Top of Data for the task

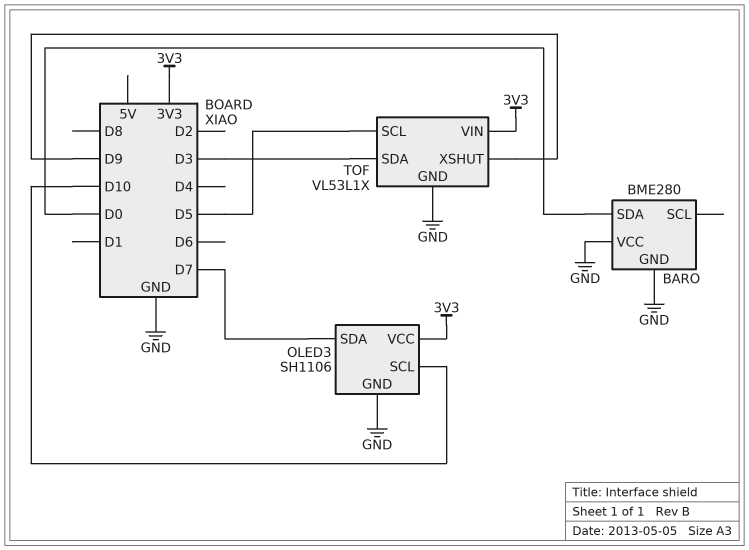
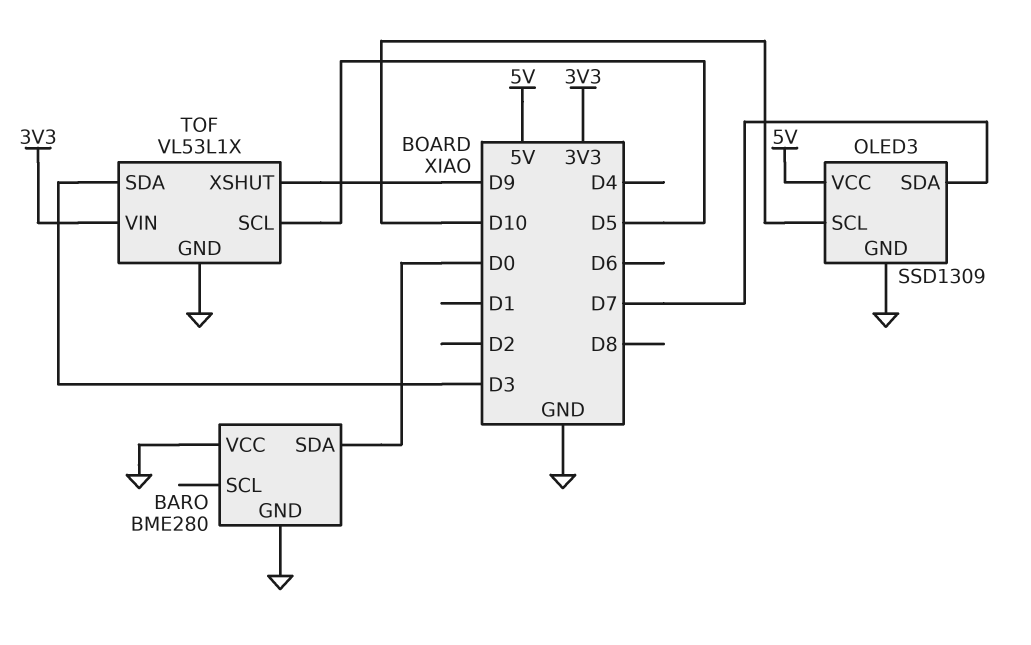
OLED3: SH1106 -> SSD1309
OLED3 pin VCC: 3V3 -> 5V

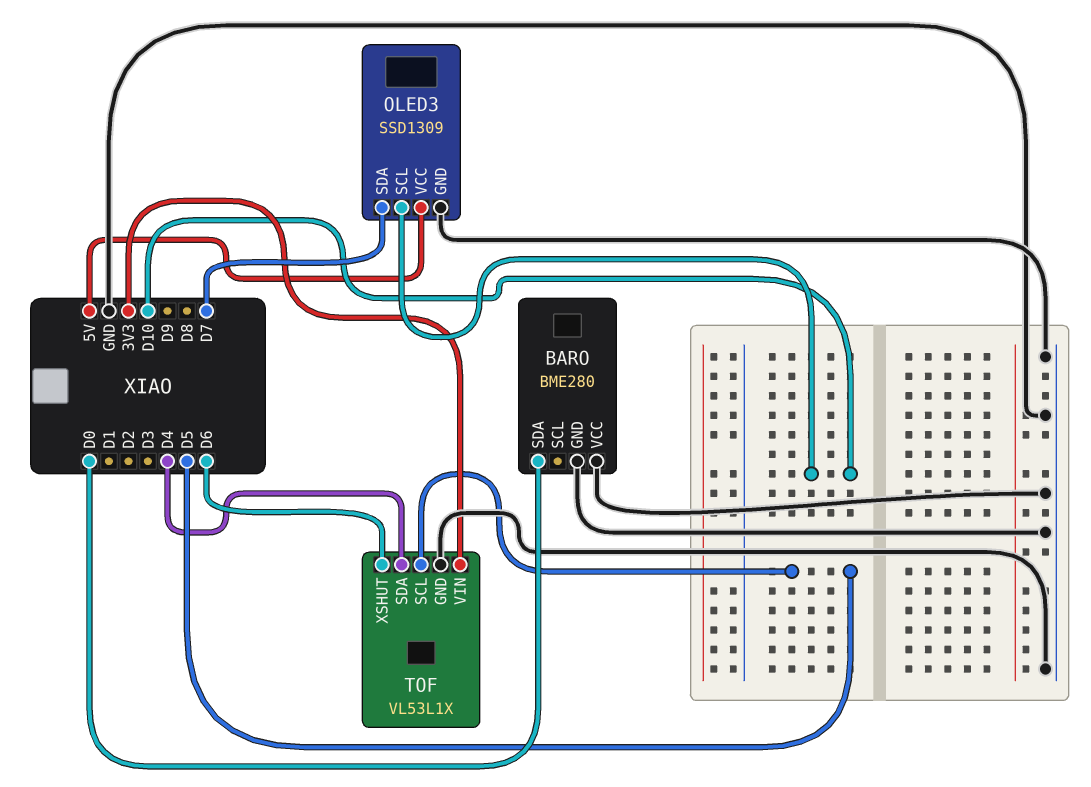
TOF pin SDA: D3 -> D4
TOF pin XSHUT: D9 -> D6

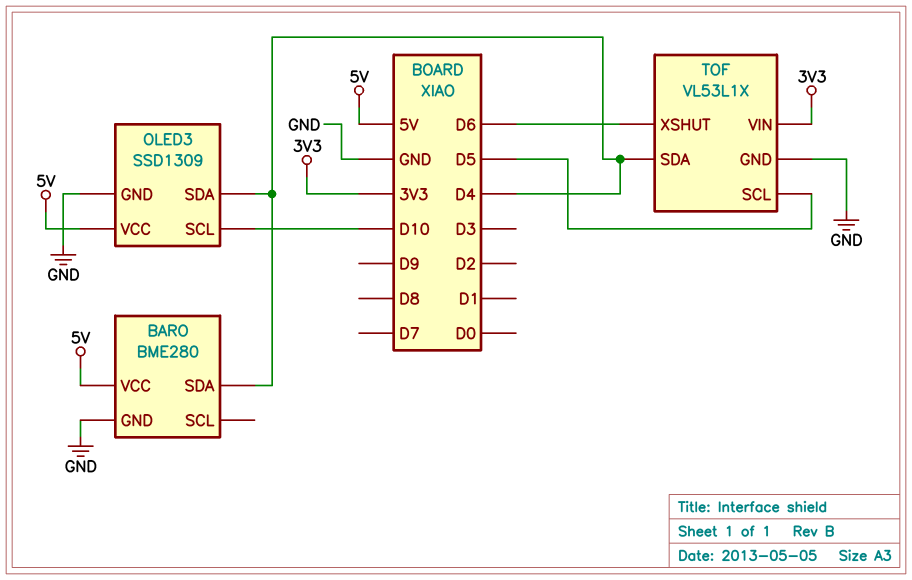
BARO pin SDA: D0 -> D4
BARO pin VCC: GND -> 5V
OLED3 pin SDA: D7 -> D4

Bottom of Data for the task

- What you will do: Leave out the images and write out the listing above exactly.

- Solution for this exercise:
OLED3: SH1106 -> SSD1309
OLED3 pin VCC: 3V3 -> 5V

TOF pin SDA: D3 -> D4
TOF pin XSHUT: D9 -> D6

BARO pin SDA: D0 -> D4
BARO pin VCC: GND -> 5V
OLED3 pin SDA: D7 -> D4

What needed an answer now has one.